### Exercise brief
Restate the data word for word. Leave the pictures out.

### Extracted records
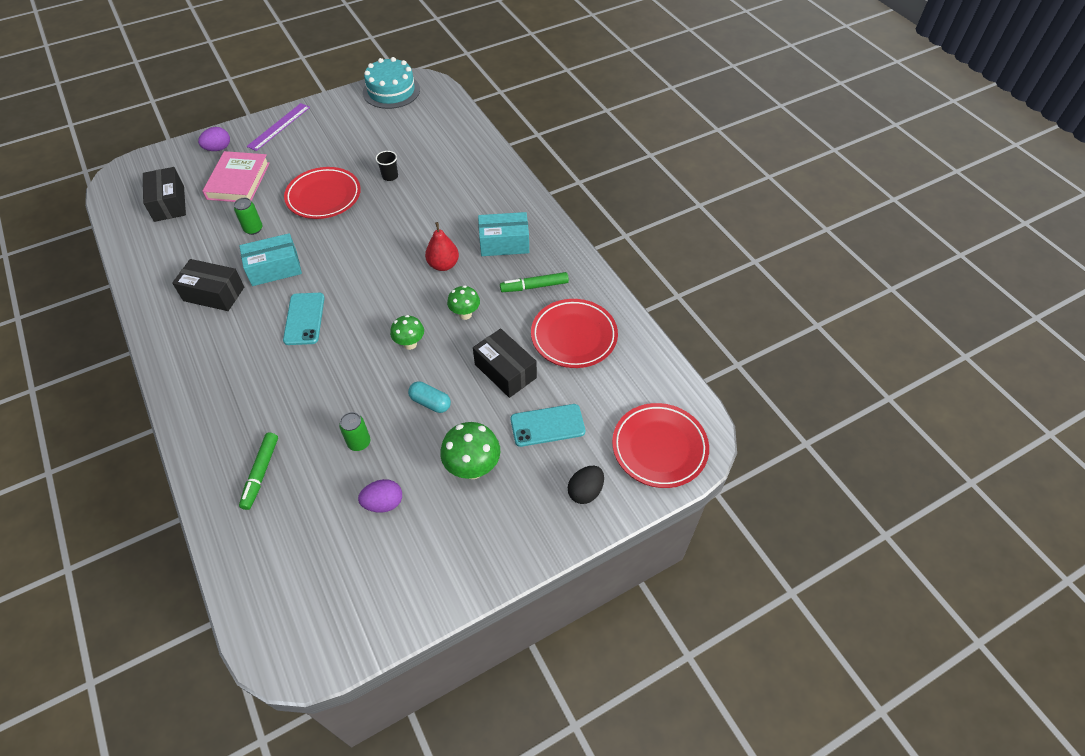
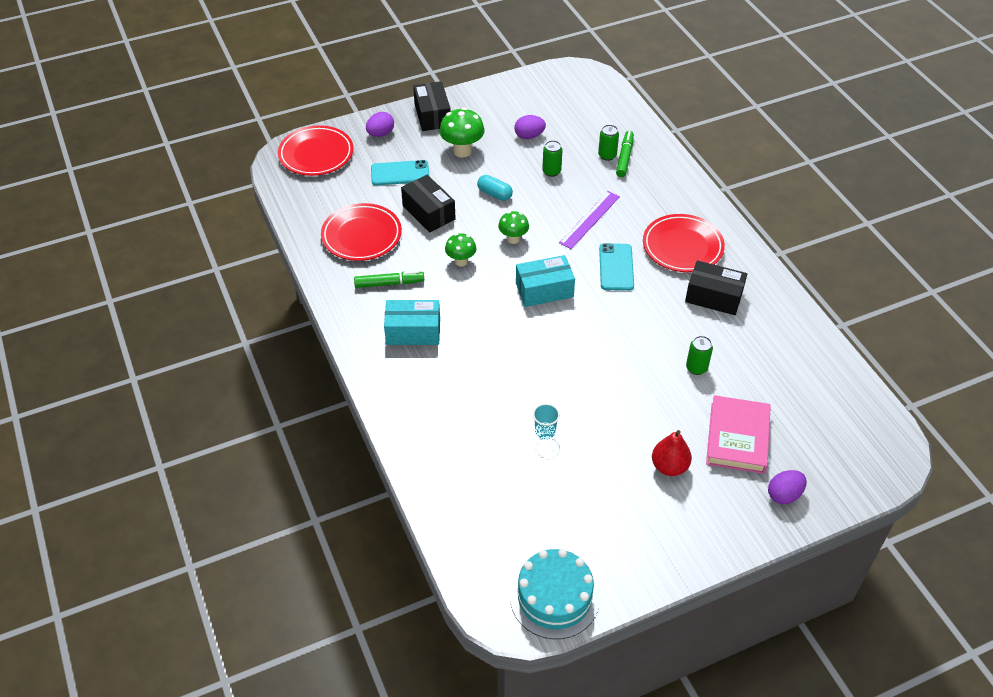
camera: 175 degrees left, 5 degrees down
(169, 203) = (810, 410): black box -> black box (432, 115)
(274, 269) = (659, 319): turquoise box -> turquoise box (544, 290)
(279, 126) = (711, 531): purple ruler -> purple ruler (589, 219)
(283, 475) = (607, 155): none -> green can
(324, 197) = (624, 406): red plate -> red plate (682, 247)
(390, 176) = (545, 431): black cup -> turquoise cup
(443, 265) = (480, 312): red pear -> red pear (669, 466)
(585, 491) = (380, 134): black egg -> purple egg

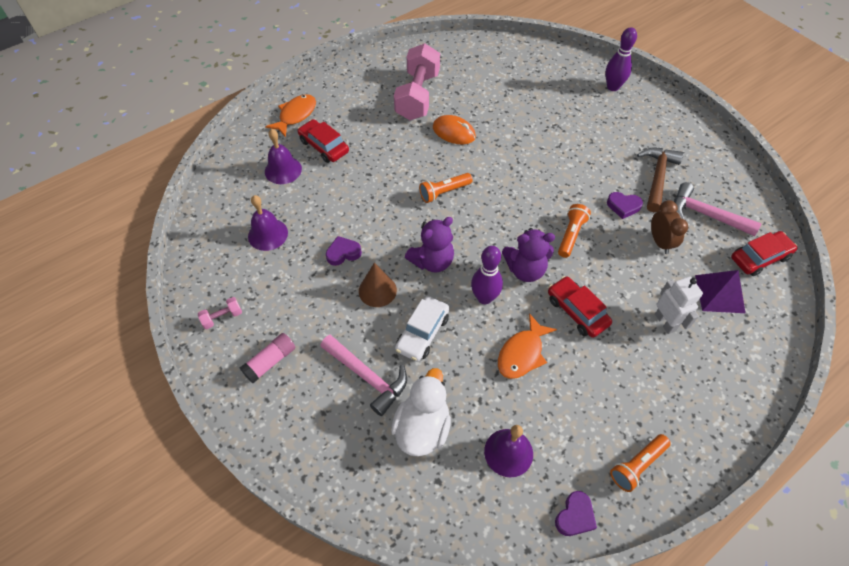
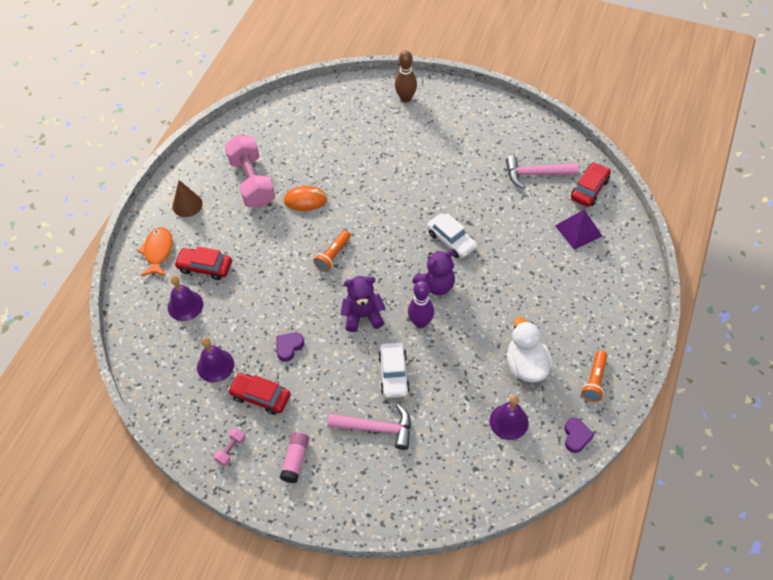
camera: 30 degrees left, 0 degrees up
(377, 290) = (337, 361): brown cone -> brown cone (187, 205)
(422, 428) = (440, 440): white duck -> white duck (526, 365)
(432, 261) = (363, 316): purple teddy bear -> purple teddy bear turned 120 degrees counterclockwise
(522, 353) = (473, 348): orange fish -> none
(571, 235) = (451, 240): orange flashlight -> white car
(577, 311) = (491, 296): red car -> red car (260, 396)
(612, 87) = (405, 98): purple bowling pin -> brown bowling pin
(623, 206) = (474, 197): purple heart -> none
(657, 177) = (485, 161): brown hammer -> none
(660, 242) = (517, 212): brown clock -> none
(665, 322) = (555, 271): white robot -> none

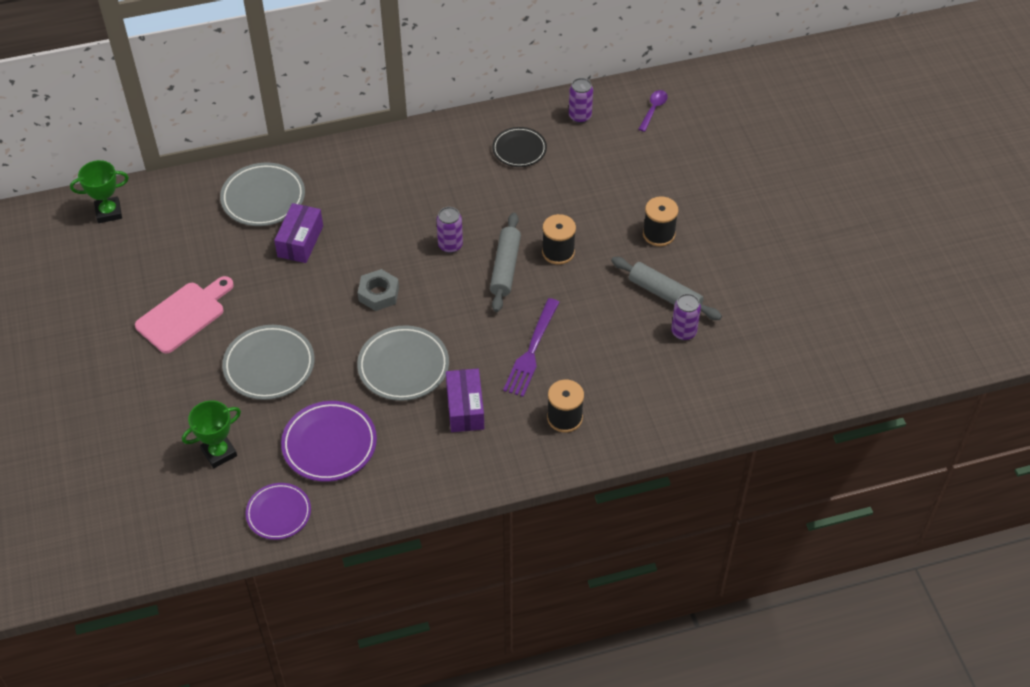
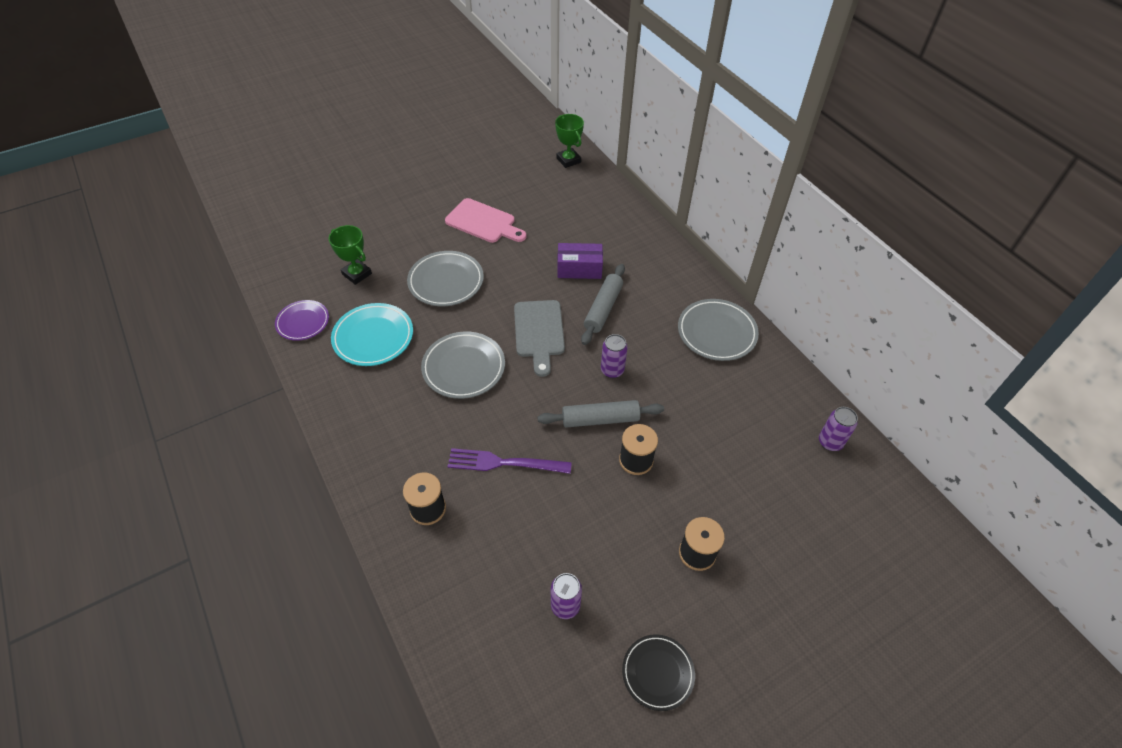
camera: 75 degrees right, 0 degrees up
(263, 198) = (616, 236): grey plate -> grey plate (716, 332)
(329, 444) = (373, 337): purple plate -> turquoise plate
(379, 294) = (539, 332): grey nut -> grey cutting board
(465, 408) = (426, 423): purple box -> none
(519, 149) = (757, 398): black plate -> black plate (657, 673)
(653, 109) = (881, 512): purple spoon -> none
(665, 294) = (613, 575): grey rolling pin -> grey rolling pin (603, 309)

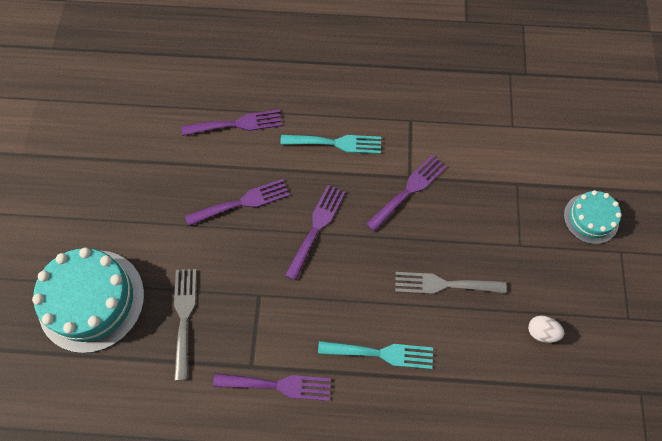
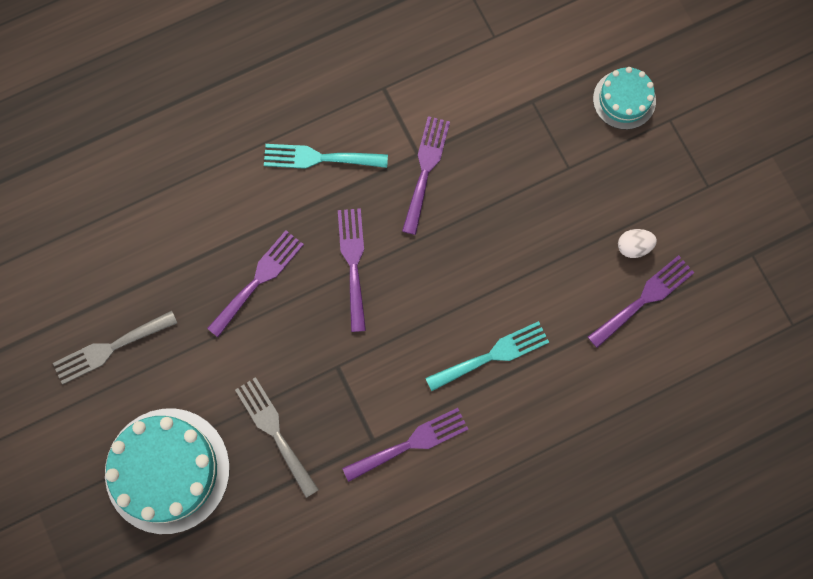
camera: 30 degrees left, 10 degrees up
(237, 124) = (197, 194): purple fork -> purple fork (644, 298)
(336, 143) = (319, 158): turquoise fork -> turquoise fork turned 150 degrees counterclockwise
(443, 284) = (515, 251): grey fork -> grey fork (110, 348)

### Result
camera: 175 degrees left, 5 degrees down
(169, 203) = (810, 410): black box -> black box (432, 115)
(274, 269) = (659, 319): turquoise box -> turquoise box (544, 290)
(279, 126) = (711, 531): purple ruler -> purple ruler (589, 219)
(283, 475) = (607, 155): none -> green can
(324, 197) = (624, 406): red plate -> red plate (682, 247)
(390, 176) = (545, 431): black cup -> turquoise cup
(443, 265) = (480, 312): red pear -> red pear (669, 466)
(585, 491) = (380, 134): black egg -> purple egg

camera: 30 degrees left, 0 degrees up
(377, 290) = (337, 361): brown cone -> brown cone (187, 205)
(422, 428) = (440, 440): white duck -> white duck (526, 365)
(432, 261) = (363, 316): purple teddy bear -> purple teddy bear turned 120 degrees counterclockwise
(522, 353) = (473, 348): orange fish -> none
(571, 235) = (451, 240): orange flashlight -> white car
(577, 311) = (491, 296): red car -> red car (260, 396)
(612, 87) = (405, 98): purple bowling pin -> brown bowling pin
(623, 206) = (474, 197): purple heart -> none
(657, 177) = (485, 161): brown hammer -> none
(660, 242) = (517, 212): brown clock -> none
(665, 322) = (555, 271): white robot -> none

camera: 75 degrees right, 0 degrees up
(263, 198) = (616, 236): grey plate -> grey plate (716, 332)
(329, 444) = (373, 337): purple plate -> turquoise plate
(379, 294) = (539, 332): grey nut -> grey cutting board
(465, 408) = (426, 423): purple box -> none
(519, 149) = (757, 398): black plate -> black plate (657, 673)
(653, 109) = (881, 512): purple spoon -> none
(665, 294) = (613, 575): grey rolling pin -> grey rolling pin (603, 309)

camera: 30 degrees left, 10 degrees up
(237, 124) = (197, 194): purple fork -> purple fork (644, 298)
(336, 143) = (319, 158): turquoise fork -> turquoise fork turned 150 degrees counterclockwise
(443, 284) = (515, 251): grey fork -> grey fork (110, 348)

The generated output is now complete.